(Task to carry out):
Your answer is to be the exact text of the lines from the one containing "nothing => klej" through the final line of the entries, restated in full, with pictures omitted.

(Stored items):
---
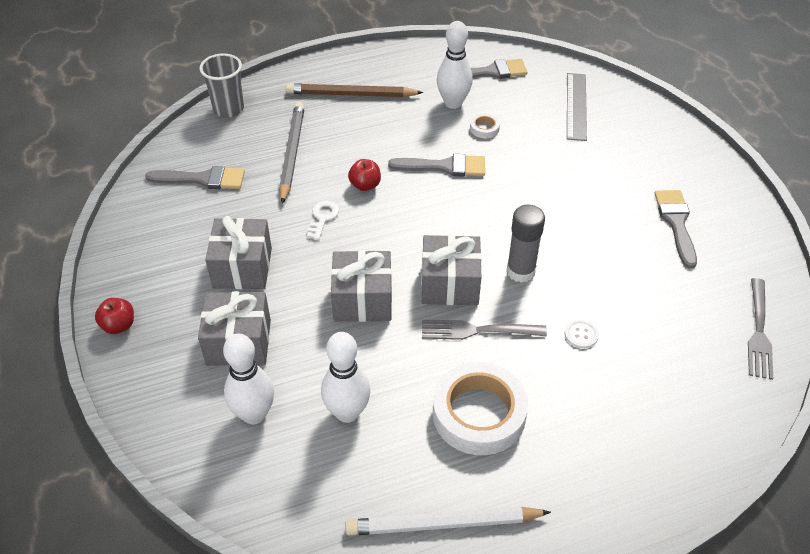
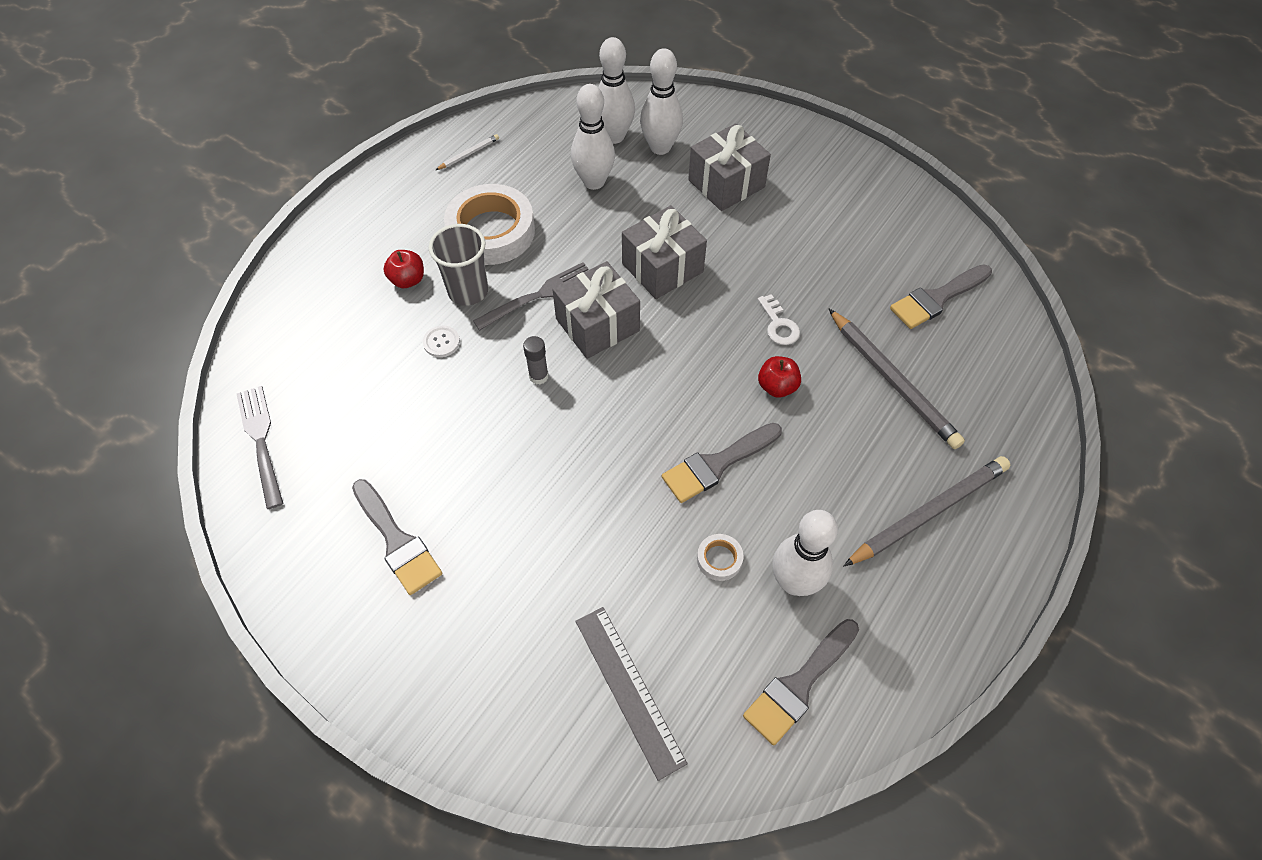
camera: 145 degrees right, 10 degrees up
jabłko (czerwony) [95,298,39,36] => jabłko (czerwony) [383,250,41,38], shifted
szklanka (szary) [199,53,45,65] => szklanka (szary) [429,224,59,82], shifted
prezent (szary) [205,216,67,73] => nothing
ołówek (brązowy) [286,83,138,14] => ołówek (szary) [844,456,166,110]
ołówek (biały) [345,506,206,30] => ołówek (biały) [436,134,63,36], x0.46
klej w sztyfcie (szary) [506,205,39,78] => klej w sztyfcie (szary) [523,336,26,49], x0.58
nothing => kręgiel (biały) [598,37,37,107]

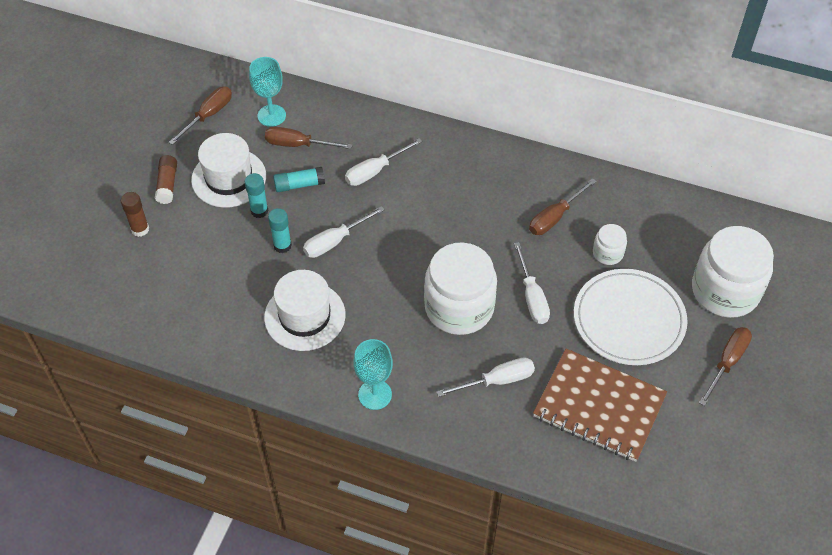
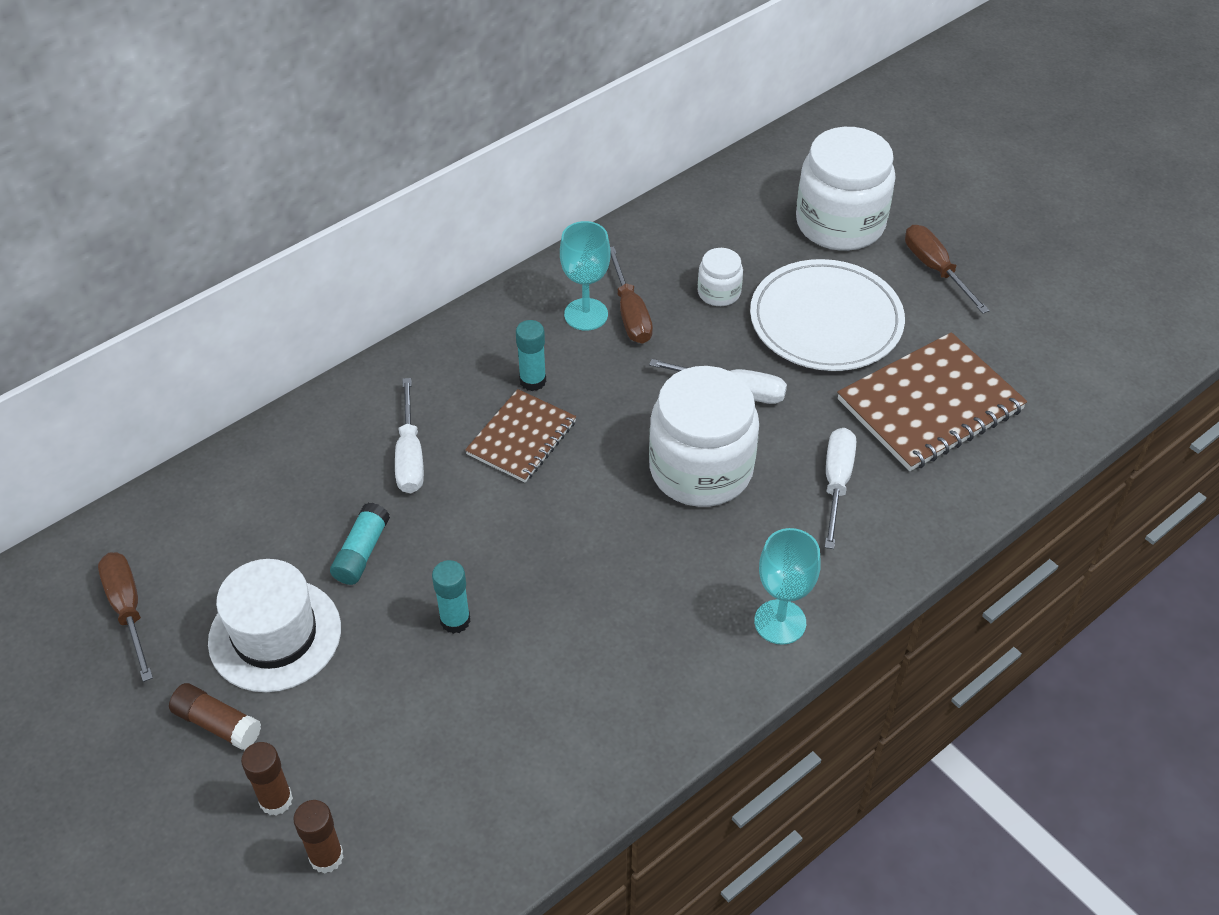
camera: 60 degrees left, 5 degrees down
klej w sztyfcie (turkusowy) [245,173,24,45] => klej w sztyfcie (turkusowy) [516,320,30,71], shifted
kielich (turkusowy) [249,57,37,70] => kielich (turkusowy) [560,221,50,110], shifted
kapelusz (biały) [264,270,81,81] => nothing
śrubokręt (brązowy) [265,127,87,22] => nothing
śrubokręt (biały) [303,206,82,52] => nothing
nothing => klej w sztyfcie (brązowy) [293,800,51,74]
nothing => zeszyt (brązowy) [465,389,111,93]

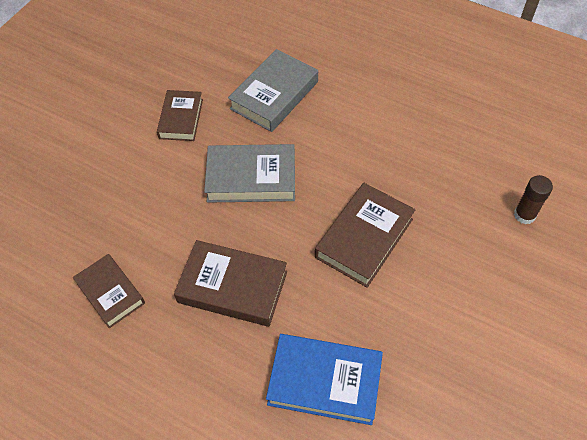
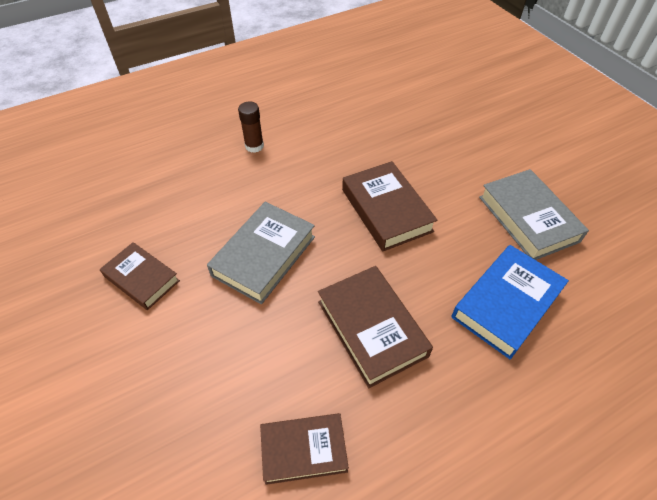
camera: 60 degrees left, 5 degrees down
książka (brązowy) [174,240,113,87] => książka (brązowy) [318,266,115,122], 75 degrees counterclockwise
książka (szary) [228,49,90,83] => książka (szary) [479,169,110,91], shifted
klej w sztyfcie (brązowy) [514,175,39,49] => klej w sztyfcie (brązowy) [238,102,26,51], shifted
---
(Your response):
nothing => klej w sztyfcie (brązowy) [293,800,51,74]
nothing => zeszyt (brązowy) [465,389,111,93]

camera: 60 degrees left, 5 degrees down
książka (brązowy) [174,240,113,87] => książka (brązowy) [318,266,115,122], 75 degrees counterclockwise
książka (szary) [228,49,90,83] => książka (szary) [479,169,110,91], shifted
klej w sztyfcie (brązowy) [514,175,39,49] => klej w sztyfcie (brązowy) [238,102,26,51], shifted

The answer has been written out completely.